The exercise
Reproduce every line of the material below word for word, but leave out the pictures.

○ ○ ○ ○

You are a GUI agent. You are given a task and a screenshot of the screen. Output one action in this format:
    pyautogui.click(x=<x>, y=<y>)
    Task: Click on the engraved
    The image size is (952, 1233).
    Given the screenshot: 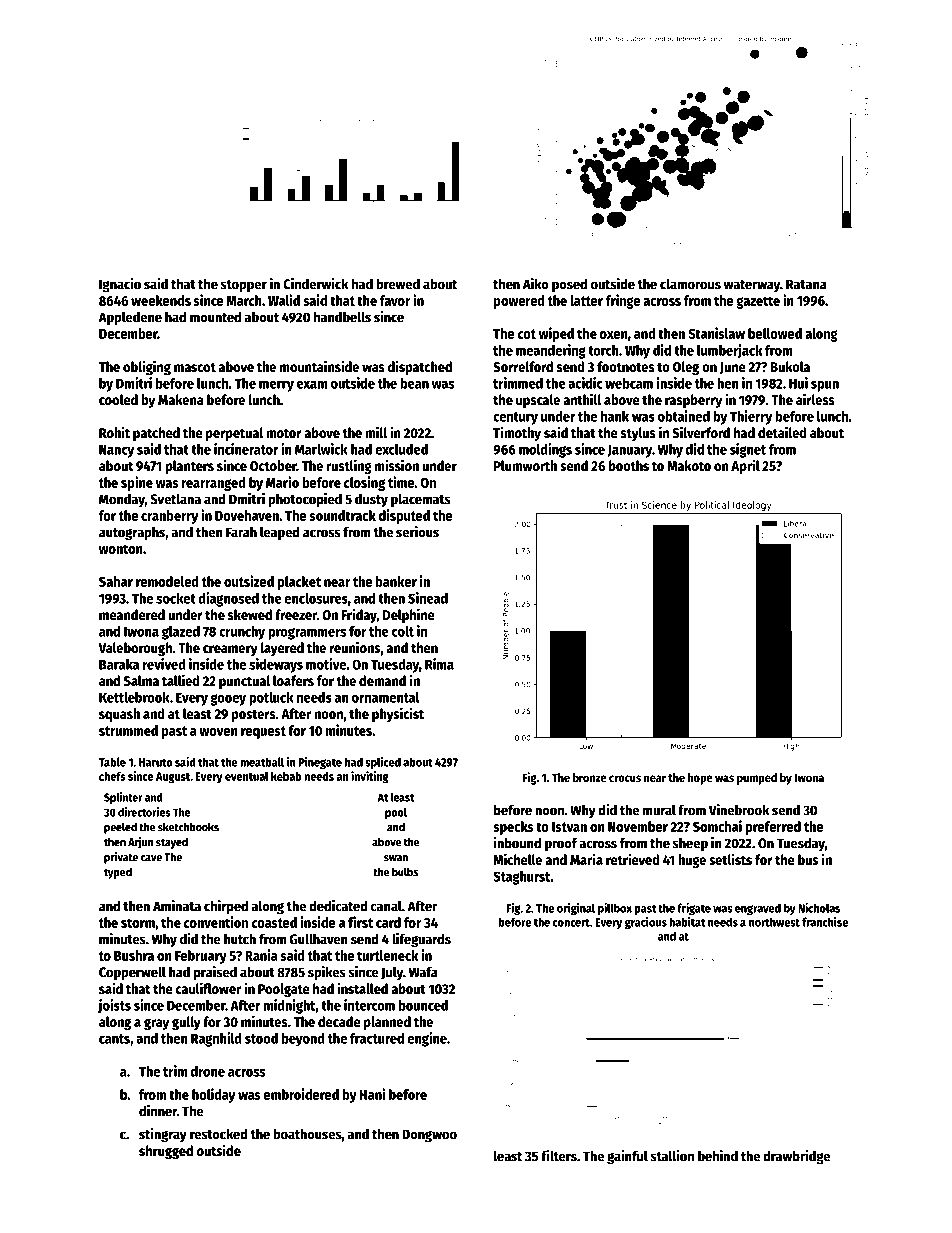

○ ○ ○ ○

Task answer
You are a GUI agent. You are given a task and a screenshot of the screen. Output one action in this format:
    pyautogui.click(x=<x>, y=<y>)
    Task: Click on the engraved
    The image size is (952, 1233).
    Given the screenshot: 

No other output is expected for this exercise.